Activity:
Exact wording is required: give all the records again, minus the pictures.

Exercise data:
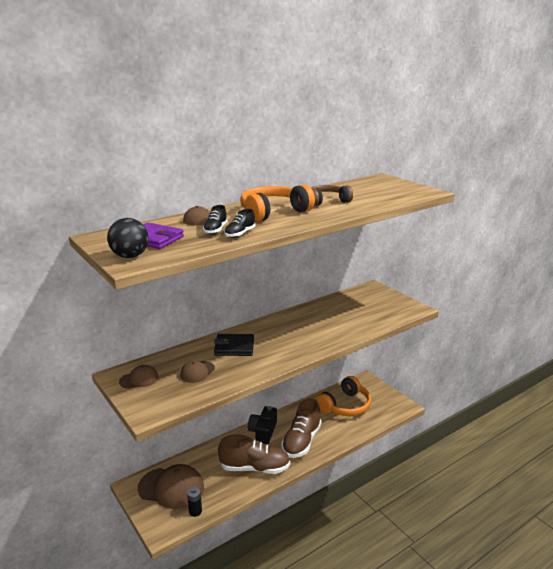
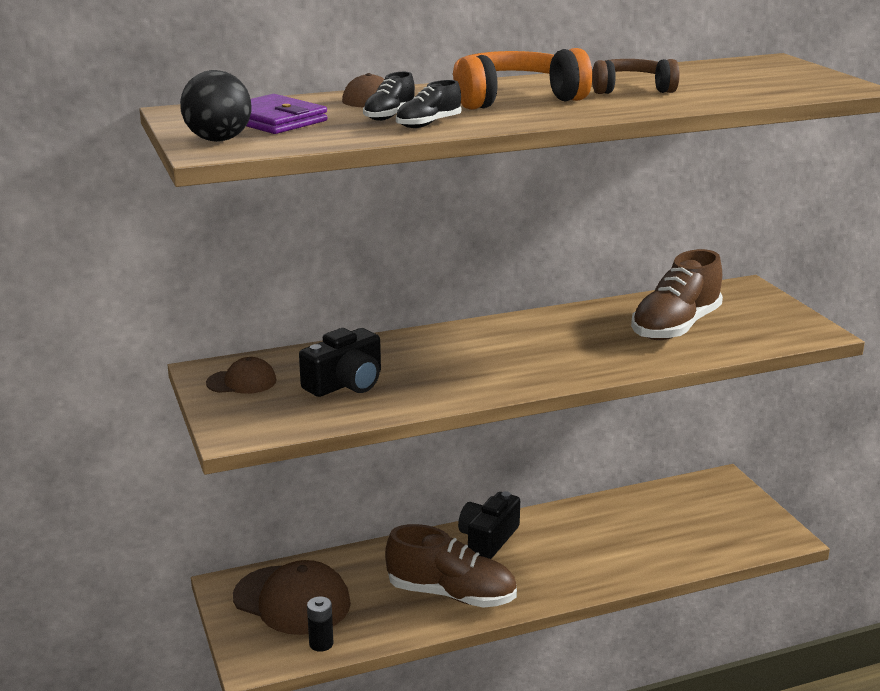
camera: 15 degrees right, 0 degrees up
(197, 372) = (346, 383): brown cap -> black camera
(234, 347) = (429, 354): black wallet -> none
(301, 441) = (555, 566): brown shoe -> brown shoe (675, 327)
(345, 406) = (664, 519): orange headphones -> none

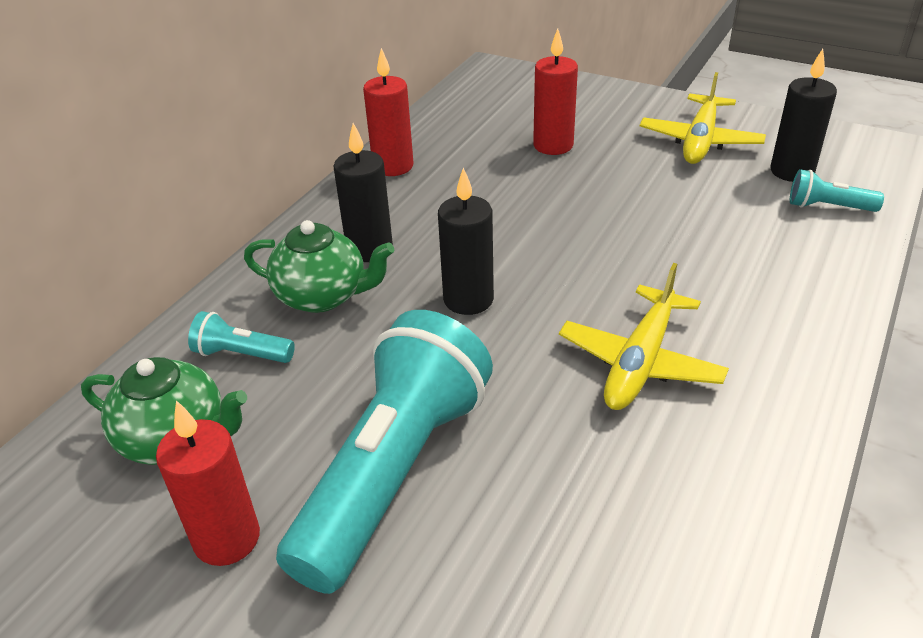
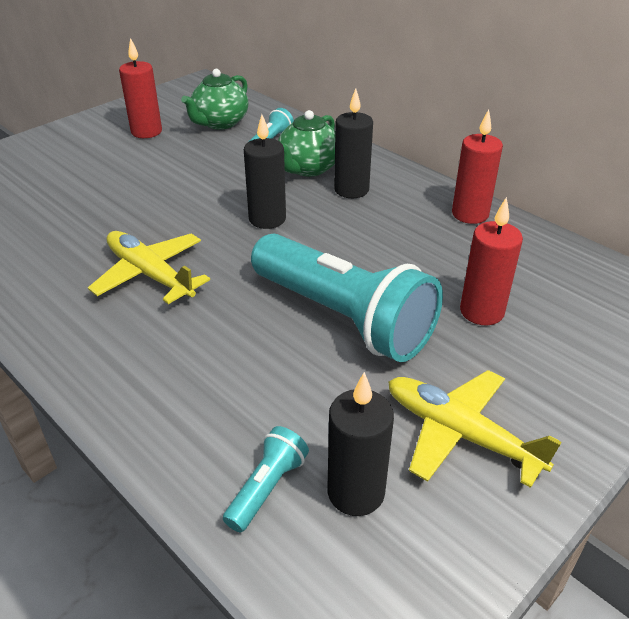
camera: 105 degrees right, 0 degrees up
(393, 472) = (144, 173): turquoise flashlight -> turquoise flashlight (343, 317)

Result of this task:
camera: 15 degrees right, 0 degrees up
(197, 372) = (346, 383): brown cap -> black camera
(234, 347) = (429, 354): black wallet -> none
(301, 441) = (555, 566): brown shoe -> brown shoe (675, 327)
(345, 406) = (664, 519): orange headphones -> none

camera: 105 degrees right, 0 degrees up
(393, 472) = (144, 173): turquoise flashlight -> turquoise flashlight (343, 317)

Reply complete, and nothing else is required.